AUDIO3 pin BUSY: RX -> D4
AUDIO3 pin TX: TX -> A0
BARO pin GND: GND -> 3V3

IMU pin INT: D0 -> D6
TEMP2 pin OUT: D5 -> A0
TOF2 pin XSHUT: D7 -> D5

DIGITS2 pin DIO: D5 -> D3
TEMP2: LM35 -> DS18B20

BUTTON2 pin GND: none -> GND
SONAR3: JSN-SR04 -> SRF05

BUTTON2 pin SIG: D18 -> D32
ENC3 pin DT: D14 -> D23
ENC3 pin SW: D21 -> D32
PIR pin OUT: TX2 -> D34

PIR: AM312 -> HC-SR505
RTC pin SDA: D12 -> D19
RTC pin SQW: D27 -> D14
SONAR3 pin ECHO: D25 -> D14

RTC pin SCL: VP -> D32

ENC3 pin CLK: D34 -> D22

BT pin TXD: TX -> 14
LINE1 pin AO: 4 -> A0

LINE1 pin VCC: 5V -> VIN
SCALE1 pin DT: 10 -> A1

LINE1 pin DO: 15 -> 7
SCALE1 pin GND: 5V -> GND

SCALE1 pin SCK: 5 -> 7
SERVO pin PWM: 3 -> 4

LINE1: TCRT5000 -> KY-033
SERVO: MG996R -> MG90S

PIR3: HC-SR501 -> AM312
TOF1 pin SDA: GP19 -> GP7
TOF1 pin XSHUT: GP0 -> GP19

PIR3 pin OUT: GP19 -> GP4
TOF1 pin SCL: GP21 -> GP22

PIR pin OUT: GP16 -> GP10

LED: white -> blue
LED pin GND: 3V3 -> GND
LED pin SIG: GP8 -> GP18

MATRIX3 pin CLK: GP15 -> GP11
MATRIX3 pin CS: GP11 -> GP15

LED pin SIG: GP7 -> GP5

■ ■ ■ ■ ■

Activity:
Show all of the lines above in which "XSHUT" is present.

Answer:
TOF2 pin XSHUT: D7 -> D5
TOF1 pin XSHUT: GP0 -> GP19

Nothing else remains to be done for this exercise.